▶
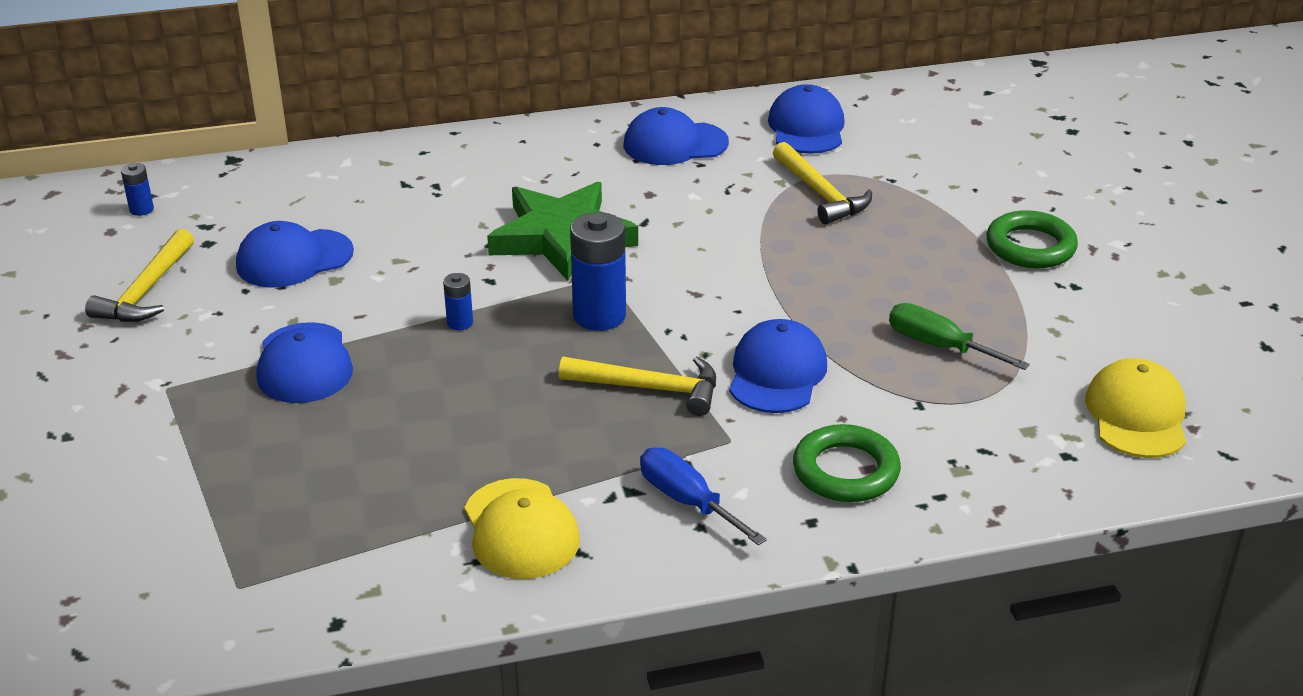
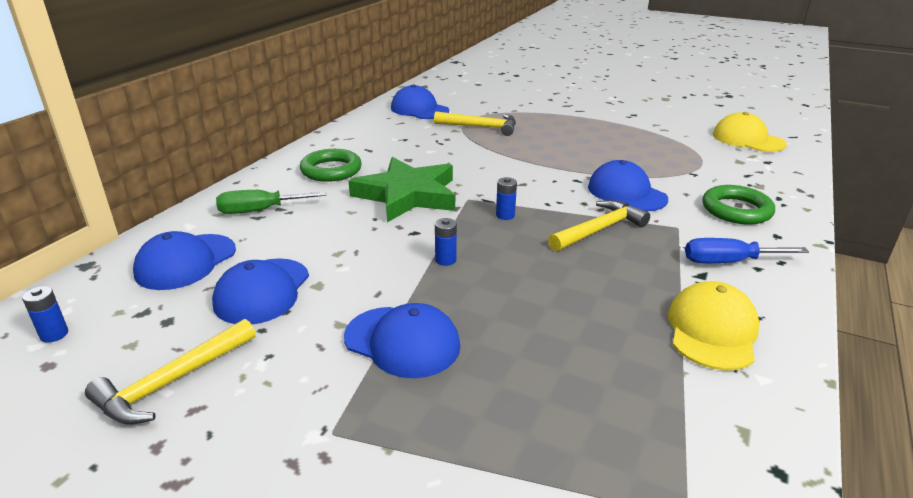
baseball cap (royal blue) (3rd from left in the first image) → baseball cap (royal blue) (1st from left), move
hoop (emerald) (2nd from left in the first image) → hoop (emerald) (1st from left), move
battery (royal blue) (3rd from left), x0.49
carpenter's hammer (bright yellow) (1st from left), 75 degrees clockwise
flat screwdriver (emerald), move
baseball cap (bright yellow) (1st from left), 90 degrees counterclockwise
◀
- _EXERCISE OBJECTIVE_:
Hand back the data exactly as it appears, with all pictures cut.

- _WRITTEN ANSWER_:
baseball cap (royal blue) (3rd from left in the first image) → baseball cap (royal blue) (1st from left), move
hoop (emerald) (2nd from left in the first image) → hoop (emerald) (1st from left), move
battery (royal blue) (3rd from left), x0.49
carpenter's hammer (bright yellow) (1st from left), 75 degrees clockwise
flat screwdriver (emerald), move
baseball cap (bright yellow) (1st from left), 90 degrees counterclockwise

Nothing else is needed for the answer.